**Task to complete**
Up to and including the line containing "(419, 399) = (469, 296): brown", please reproduce the lines of the listing below, starting from the top.

**Supplied entries**
▬▬▬

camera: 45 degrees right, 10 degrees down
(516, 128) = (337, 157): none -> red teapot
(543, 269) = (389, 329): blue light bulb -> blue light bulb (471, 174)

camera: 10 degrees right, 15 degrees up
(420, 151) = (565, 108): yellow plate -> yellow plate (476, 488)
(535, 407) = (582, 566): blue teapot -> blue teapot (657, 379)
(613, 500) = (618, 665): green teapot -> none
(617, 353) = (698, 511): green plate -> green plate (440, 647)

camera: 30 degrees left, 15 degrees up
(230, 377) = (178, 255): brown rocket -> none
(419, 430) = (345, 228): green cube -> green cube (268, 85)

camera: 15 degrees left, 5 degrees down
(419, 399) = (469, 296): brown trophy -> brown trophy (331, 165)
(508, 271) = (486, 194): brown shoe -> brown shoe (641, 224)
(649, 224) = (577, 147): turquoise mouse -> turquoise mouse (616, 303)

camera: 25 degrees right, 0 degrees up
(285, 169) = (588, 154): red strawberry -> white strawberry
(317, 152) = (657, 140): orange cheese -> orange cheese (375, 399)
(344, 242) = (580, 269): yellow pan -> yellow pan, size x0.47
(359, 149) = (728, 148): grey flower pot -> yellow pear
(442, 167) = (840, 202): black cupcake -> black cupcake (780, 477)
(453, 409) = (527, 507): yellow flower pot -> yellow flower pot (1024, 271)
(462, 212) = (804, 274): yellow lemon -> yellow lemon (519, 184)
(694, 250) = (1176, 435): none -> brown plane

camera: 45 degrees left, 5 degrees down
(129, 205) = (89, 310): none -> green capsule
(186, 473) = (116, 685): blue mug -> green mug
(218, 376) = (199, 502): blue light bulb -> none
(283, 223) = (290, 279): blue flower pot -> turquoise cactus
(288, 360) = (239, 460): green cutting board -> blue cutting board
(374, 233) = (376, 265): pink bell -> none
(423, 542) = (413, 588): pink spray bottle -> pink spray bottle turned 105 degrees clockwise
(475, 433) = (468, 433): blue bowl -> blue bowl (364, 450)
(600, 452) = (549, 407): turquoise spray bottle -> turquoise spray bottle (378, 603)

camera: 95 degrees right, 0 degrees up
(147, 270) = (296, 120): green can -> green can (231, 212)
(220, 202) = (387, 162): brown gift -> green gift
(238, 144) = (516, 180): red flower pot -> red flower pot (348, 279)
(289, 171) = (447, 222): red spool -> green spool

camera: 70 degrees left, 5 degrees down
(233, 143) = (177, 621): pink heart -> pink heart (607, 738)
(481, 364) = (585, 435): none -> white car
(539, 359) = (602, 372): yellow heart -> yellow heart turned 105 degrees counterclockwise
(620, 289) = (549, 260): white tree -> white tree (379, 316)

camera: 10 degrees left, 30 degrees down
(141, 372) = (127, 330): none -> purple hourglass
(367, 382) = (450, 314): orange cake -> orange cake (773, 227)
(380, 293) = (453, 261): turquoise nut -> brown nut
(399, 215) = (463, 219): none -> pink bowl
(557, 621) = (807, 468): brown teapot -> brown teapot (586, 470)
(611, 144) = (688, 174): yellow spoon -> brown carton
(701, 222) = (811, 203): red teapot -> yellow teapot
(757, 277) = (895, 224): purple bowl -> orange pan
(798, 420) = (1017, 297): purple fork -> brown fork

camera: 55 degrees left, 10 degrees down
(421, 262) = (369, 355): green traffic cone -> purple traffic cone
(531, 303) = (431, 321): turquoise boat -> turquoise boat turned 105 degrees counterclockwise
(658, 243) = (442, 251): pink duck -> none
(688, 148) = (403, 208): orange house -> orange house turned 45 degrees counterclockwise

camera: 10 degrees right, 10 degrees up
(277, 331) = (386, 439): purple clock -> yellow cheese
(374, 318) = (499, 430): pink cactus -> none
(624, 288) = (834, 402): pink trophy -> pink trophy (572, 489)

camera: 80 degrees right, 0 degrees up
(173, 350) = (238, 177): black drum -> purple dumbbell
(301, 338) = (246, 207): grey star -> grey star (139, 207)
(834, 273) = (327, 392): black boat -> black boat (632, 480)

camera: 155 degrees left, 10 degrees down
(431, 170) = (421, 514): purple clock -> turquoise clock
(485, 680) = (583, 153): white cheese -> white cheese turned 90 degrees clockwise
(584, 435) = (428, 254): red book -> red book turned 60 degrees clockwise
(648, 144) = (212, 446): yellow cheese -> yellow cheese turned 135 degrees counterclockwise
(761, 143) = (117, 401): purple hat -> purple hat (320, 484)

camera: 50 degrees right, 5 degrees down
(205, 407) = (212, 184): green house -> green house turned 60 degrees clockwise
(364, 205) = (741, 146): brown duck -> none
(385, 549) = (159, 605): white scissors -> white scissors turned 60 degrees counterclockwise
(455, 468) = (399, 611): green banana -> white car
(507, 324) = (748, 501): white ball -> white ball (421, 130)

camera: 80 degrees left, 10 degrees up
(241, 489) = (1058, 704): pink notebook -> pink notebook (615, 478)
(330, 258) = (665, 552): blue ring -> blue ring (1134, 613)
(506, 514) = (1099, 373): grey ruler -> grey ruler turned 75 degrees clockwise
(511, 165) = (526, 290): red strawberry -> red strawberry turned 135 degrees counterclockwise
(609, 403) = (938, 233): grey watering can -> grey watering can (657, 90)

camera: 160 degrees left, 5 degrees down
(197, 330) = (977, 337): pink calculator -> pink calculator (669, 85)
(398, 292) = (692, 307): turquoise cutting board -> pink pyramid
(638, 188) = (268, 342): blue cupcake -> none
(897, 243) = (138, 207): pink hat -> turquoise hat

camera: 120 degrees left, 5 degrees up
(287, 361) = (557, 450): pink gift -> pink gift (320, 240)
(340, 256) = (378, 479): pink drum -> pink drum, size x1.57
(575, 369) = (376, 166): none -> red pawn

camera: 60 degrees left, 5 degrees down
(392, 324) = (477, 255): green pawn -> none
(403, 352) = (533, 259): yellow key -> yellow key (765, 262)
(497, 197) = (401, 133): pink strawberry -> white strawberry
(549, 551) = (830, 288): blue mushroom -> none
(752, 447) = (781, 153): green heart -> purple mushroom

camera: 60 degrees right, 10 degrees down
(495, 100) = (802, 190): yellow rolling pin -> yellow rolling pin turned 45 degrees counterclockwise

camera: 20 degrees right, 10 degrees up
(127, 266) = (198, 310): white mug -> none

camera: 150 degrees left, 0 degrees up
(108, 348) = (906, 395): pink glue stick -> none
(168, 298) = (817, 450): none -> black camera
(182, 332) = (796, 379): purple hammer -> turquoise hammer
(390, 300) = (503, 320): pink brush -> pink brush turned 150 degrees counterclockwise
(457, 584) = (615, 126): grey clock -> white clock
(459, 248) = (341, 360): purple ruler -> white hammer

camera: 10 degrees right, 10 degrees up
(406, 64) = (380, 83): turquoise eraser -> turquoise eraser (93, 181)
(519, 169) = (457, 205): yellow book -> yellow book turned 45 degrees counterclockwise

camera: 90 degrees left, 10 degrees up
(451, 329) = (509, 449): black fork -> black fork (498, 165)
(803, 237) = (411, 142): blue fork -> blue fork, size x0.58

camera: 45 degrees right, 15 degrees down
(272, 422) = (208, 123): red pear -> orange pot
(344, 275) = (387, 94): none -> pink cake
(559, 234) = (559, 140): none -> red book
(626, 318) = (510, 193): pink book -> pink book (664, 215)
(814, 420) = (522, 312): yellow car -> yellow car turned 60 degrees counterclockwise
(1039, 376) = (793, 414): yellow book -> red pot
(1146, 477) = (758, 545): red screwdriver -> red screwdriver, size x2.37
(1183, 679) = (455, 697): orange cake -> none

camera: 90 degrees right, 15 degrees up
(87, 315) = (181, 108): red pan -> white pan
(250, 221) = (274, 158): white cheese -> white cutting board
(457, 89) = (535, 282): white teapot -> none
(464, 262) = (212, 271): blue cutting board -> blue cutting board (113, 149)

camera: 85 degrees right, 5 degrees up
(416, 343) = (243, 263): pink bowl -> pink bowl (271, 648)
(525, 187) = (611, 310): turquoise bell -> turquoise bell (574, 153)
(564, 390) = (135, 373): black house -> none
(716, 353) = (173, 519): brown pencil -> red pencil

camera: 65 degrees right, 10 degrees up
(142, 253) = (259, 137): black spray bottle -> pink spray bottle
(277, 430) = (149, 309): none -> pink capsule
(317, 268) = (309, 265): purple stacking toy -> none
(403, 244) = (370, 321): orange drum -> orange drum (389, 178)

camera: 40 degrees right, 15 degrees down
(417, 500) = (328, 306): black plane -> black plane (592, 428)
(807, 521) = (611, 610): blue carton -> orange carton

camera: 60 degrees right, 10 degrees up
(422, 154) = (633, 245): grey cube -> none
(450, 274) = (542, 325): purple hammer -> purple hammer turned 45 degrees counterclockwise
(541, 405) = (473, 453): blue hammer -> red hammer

▬▬▬

**Solution**
camera: 45 degrees right, 10 degrees down
(516, 128) = (337, 157): none -> red teapot
(543, 269) = (389, 329): blue light bulb -> blue light bulb (471, 174)

camera: 10 degrees right, 15 degrees up
(420, 151) = (565, 108): yellow plate -> yellow plate (476, 488)
(535, 407) = (582, 566): blue teapot -> blue teapot (657, 379)
(613, 500) = (618, 665): green teapot -> none
(617, 353) = (698, 511): green plate -> green plate (440, 647)

camera: 30 degrees left, 15 degrees up
(230, 377) = (178, 255): brown rocket -> none
(419, 430) = (345, 228): green cube -> green cube (268, 85)

camera: 15 degrees left, 5 degrees down
(419, 399) = (469, 296): brown trophy -> brown trophy (331, 165)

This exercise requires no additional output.